*** Records for processing Section Begins ***
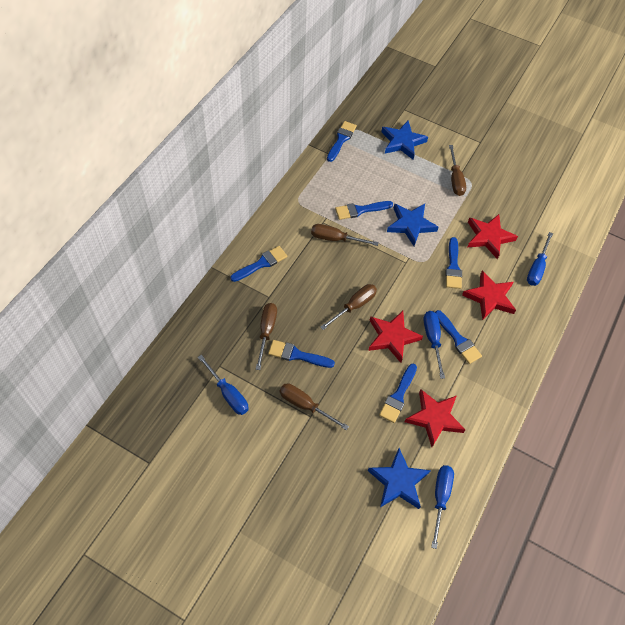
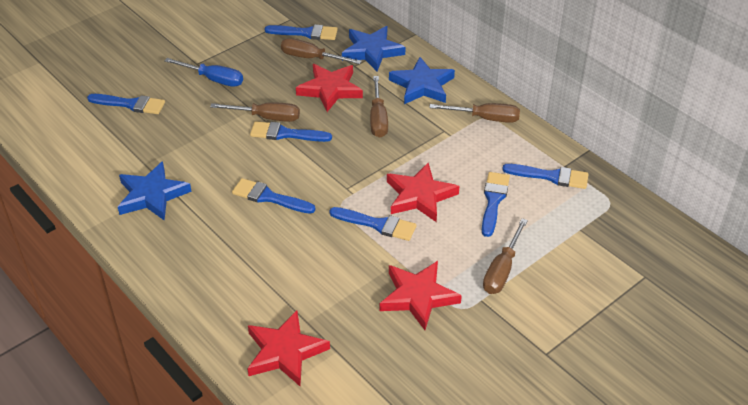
blue screwdriver: 4 -> 1

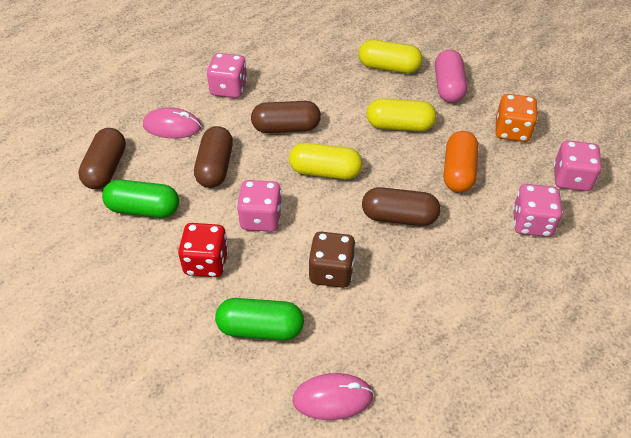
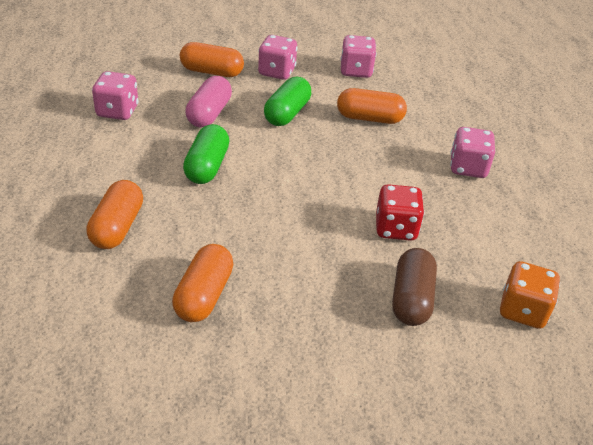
brown capsule: 4 -> 1
brown dice: 1 -> 0
orange capsule: 1 -> 4
pink mouse: 2 -> 0
yellow capsule: 3 -> 0

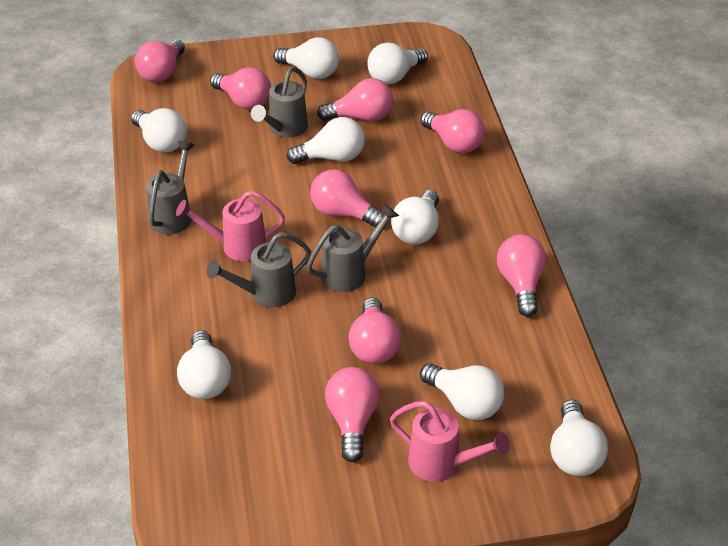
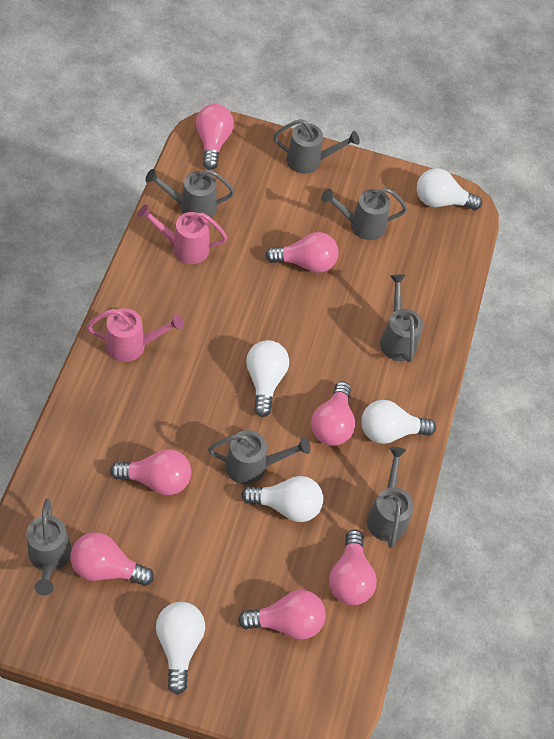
grey watering can: 4 -> 7
pink light bulb: 8 -> 7
white light bulb: 8 -> 5

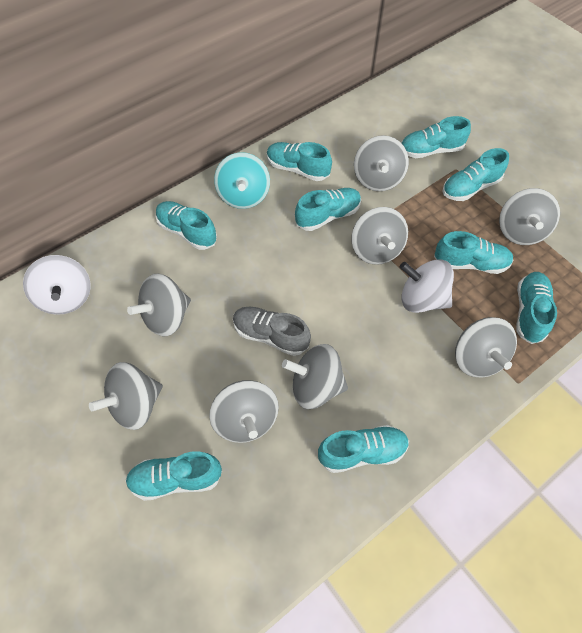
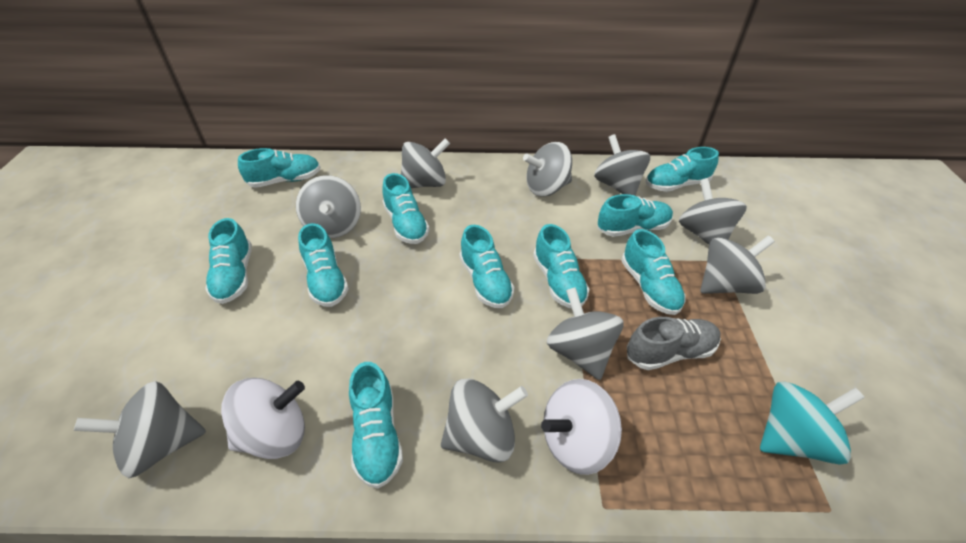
grey spinning top: 8 -> 9
turquoise shoe: 9 -> 10

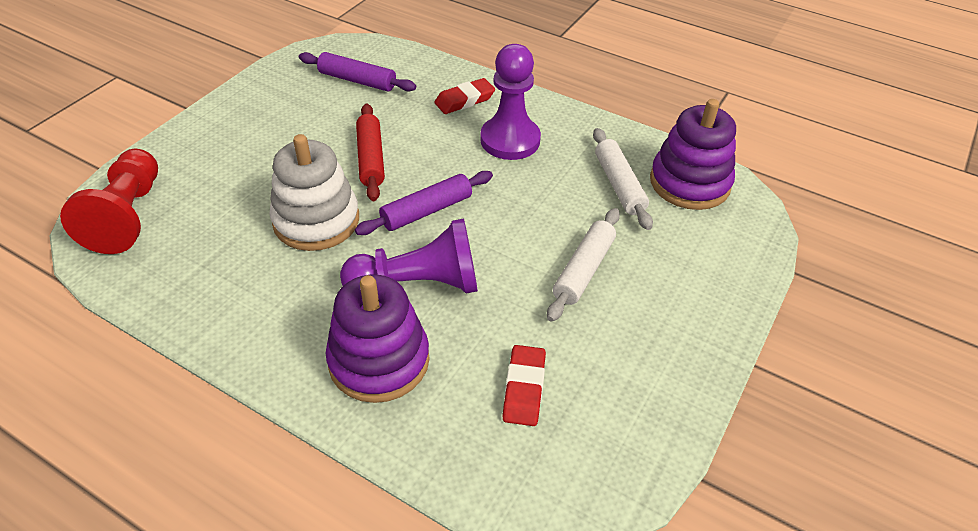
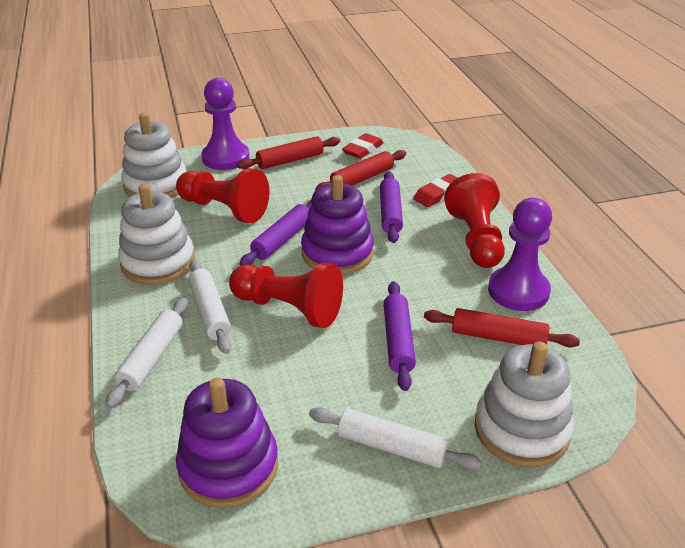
purple rolling pin: 2 -> 3
red pawn: 1 -> 3
red rolling pin: 1 -> 3
white rolling pin: 2 -> 3
white stacking toy: 1 -> 3

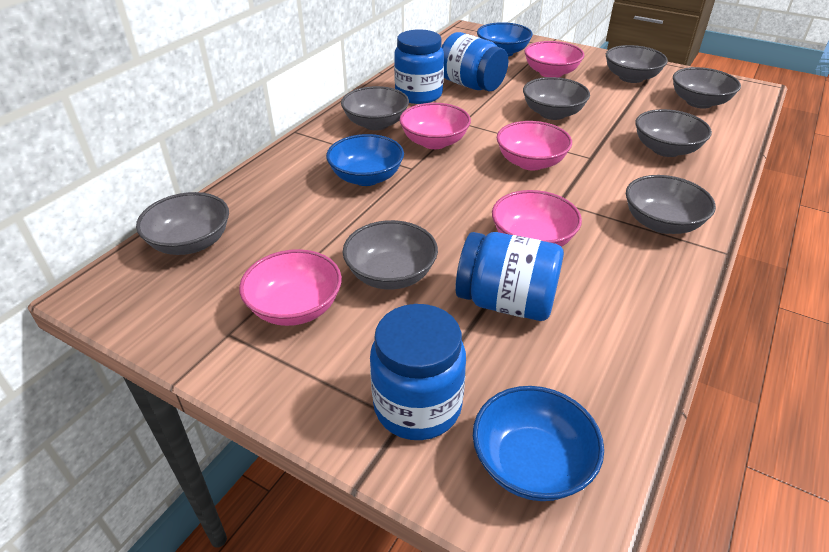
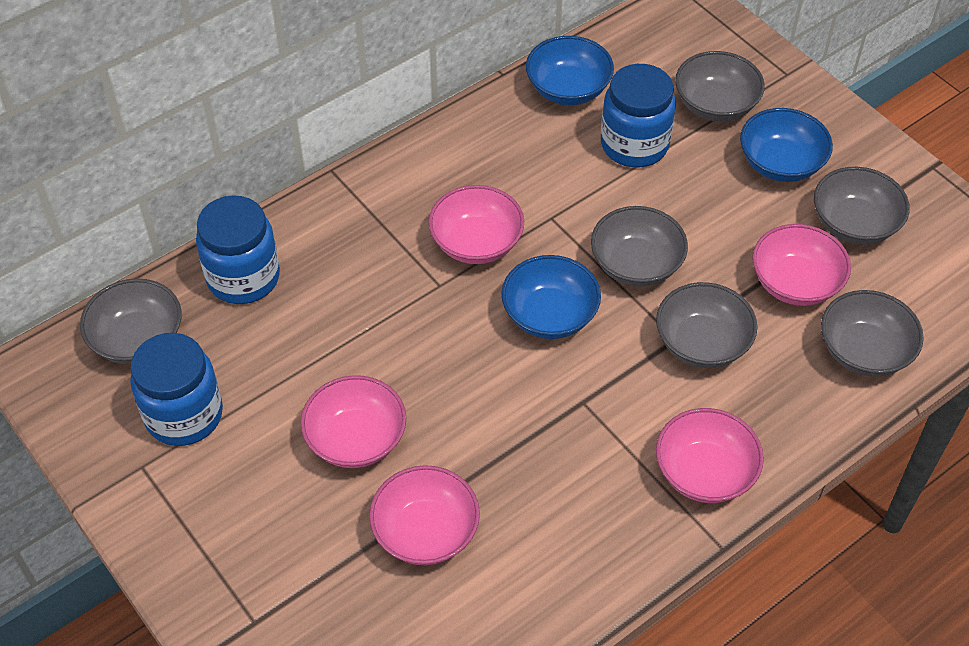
blue jar: 4 -> 3
grey bowl: 8 -> 6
*** Records for processing Section Ends ***
Work order -
Pull each line containing "white" from the records.

Output of the task -
white light bulb: 8 -> 5
white rolling pin: 2 -> 3
white stacking toy: 1 -> 3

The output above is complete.